### Exercise aim
Copy the records below exactly, leaving out any pictures.

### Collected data
━━━━━━━━━━━━━━━━━━━━━━━━━━━━━━

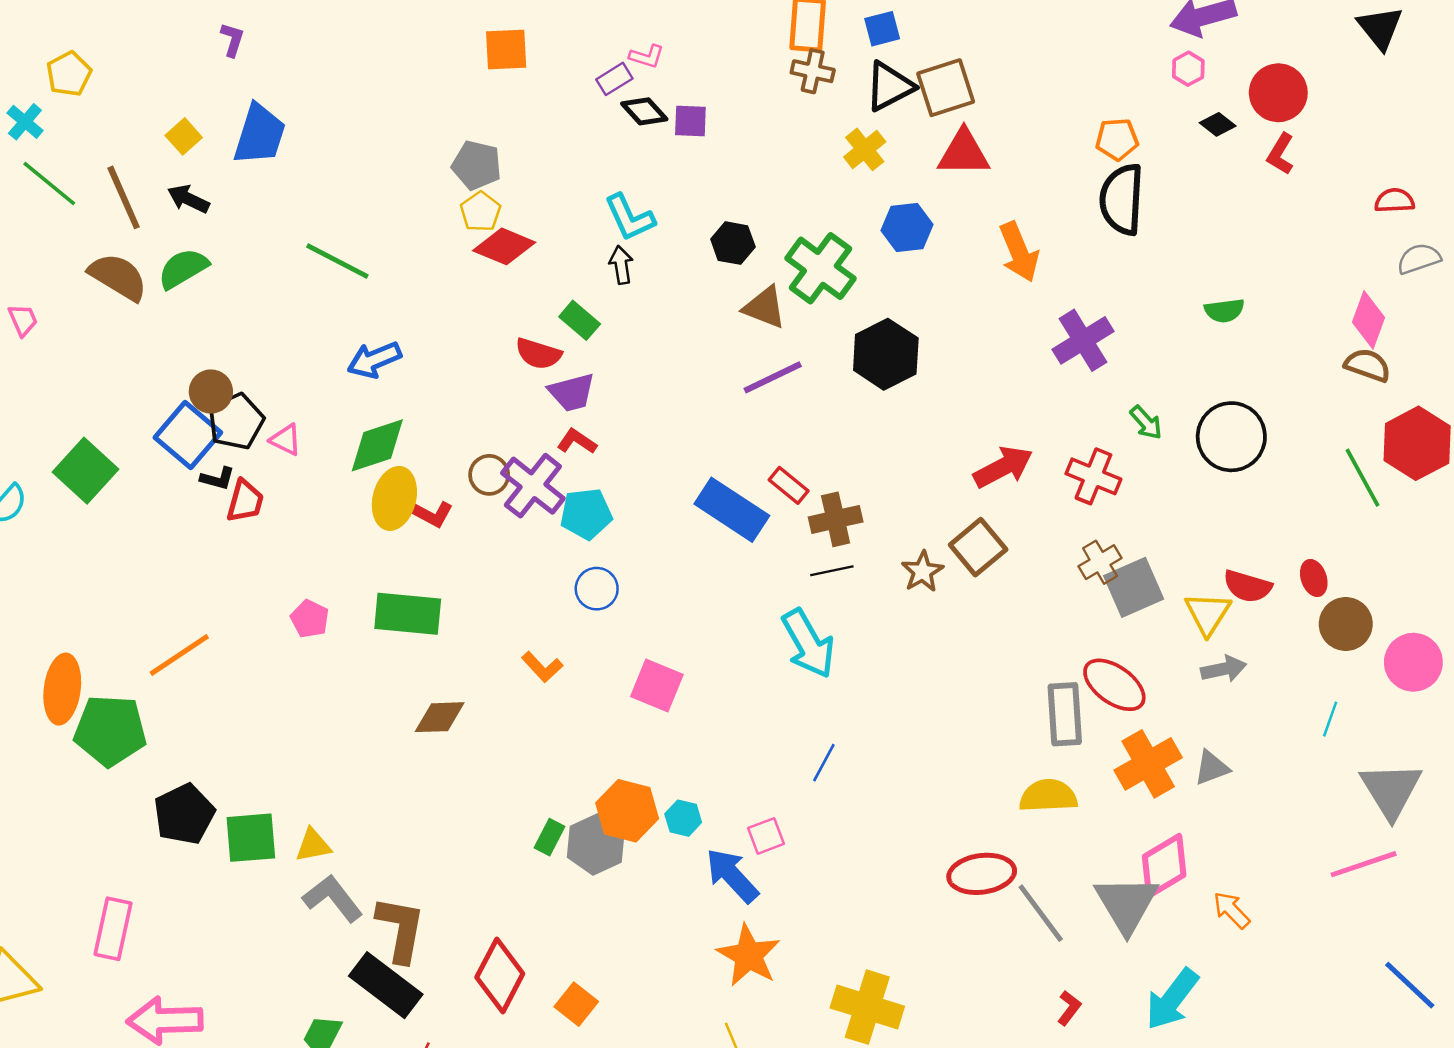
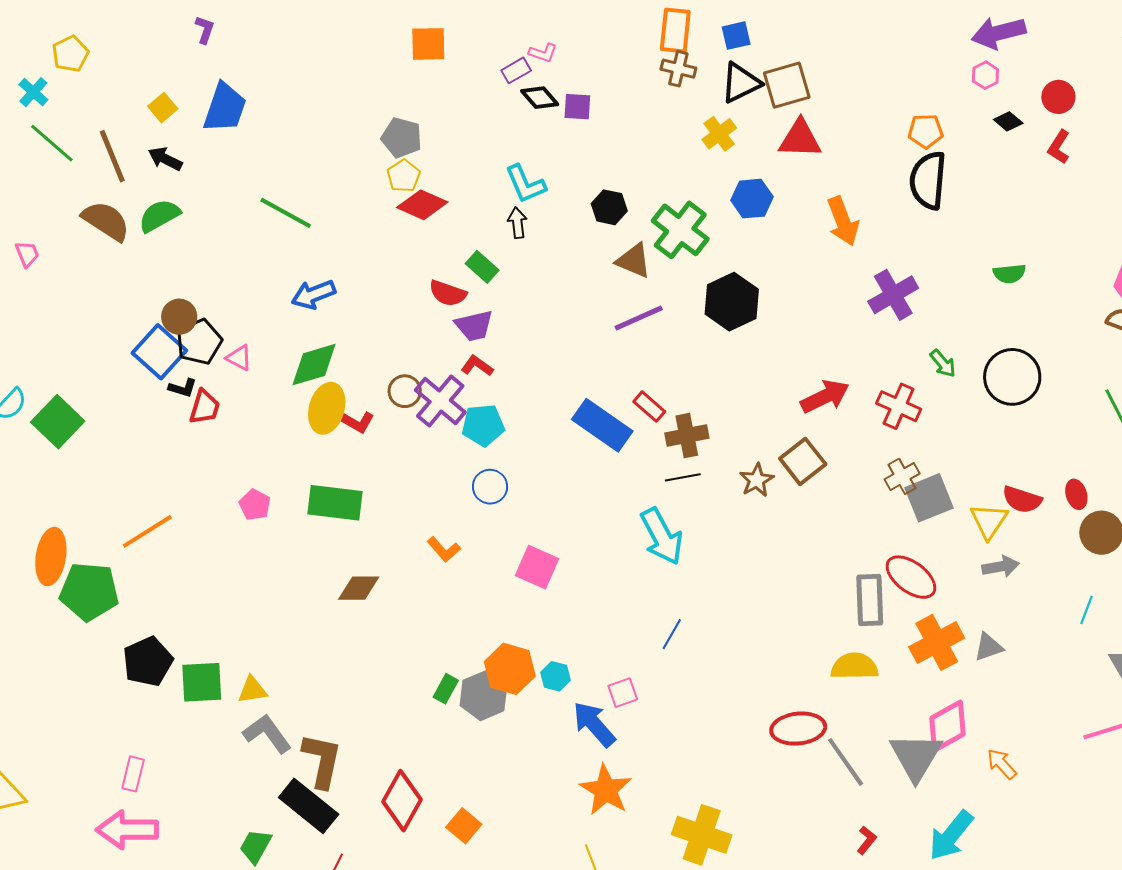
red circle: (1278, 93) -> (1058, 97), size x0.7
green square: (86, 471) -> (58, 422), moved
pink rectangle: (113, 929) -> (133, 774), moved, size x0.7

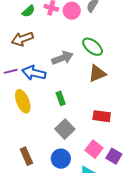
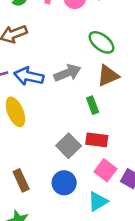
gray arrow: (63, 58) -> (67, 73), moved
green rectangle: (61, 98) -> (93, 105), moved
red rectangle: (102, 116) -> (97, 140), moved

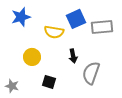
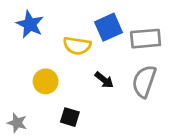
blue star: (21, 17) -> (30, 24), turned -30
black arrow: (73, 56) -> (104, 80), turned -40
gray semicircle: (91, 73) -> (144, 81), moved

━━━━━━━━━━━━━━━━━━━━━━━━━━━━━━

### Written solution
red circle: (1278, 93) -> (1058, 97), size x0.7
green square: (86, 471) -> (58, 422), moved
pink rectangle: (113, 929) -> (133, 774), moved, size x0.7

gray arrow: (63, 58) -> (67, 73), moved
green rectangle: (61, 98) -> (93, 105), moved
red rectangle: (102, 116) -> (97, 140), moved

blue star: (21, 17) -> (30, 24), turned -30
black arrow: (73, 56) -> (104, 80), turned -40
gray semicircle: (91, 73) -> (144, 81), moved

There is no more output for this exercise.